**The task**
Copy every line of the entries that has the string "turquoise" in it.

**Material for this task**
>>>

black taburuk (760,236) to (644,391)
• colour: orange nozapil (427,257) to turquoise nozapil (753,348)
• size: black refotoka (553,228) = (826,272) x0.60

<<<
>>>

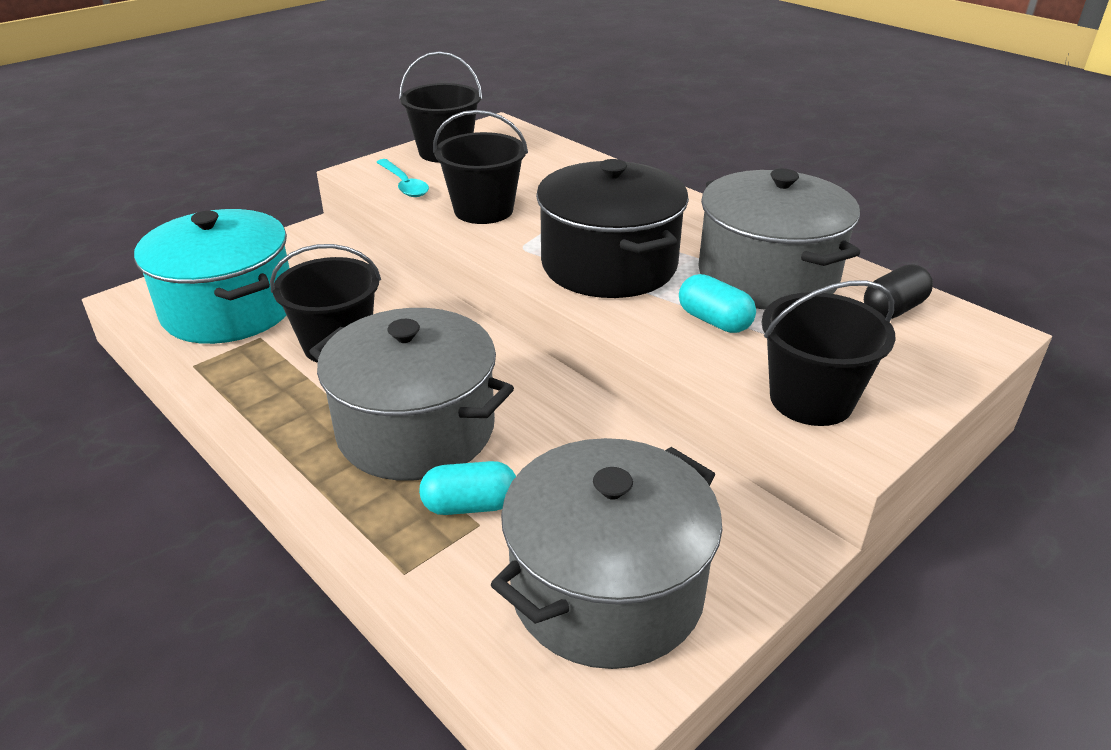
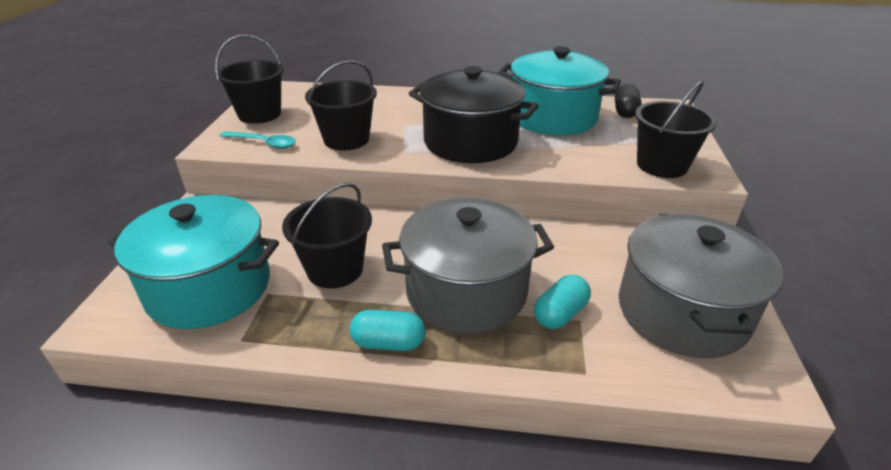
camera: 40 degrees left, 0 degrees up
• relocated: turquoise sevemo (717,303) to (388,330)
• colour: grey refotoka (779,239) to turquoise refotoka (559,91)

<<<

**Exercise output**
• colour: orange nozapil (427,257) to turquoise nozapil (753,348)
• relocated: turquoise sevemo (717,303) to (388,330)
• colour: grey refotoka (779,239) to turquoise refotoka (559,91)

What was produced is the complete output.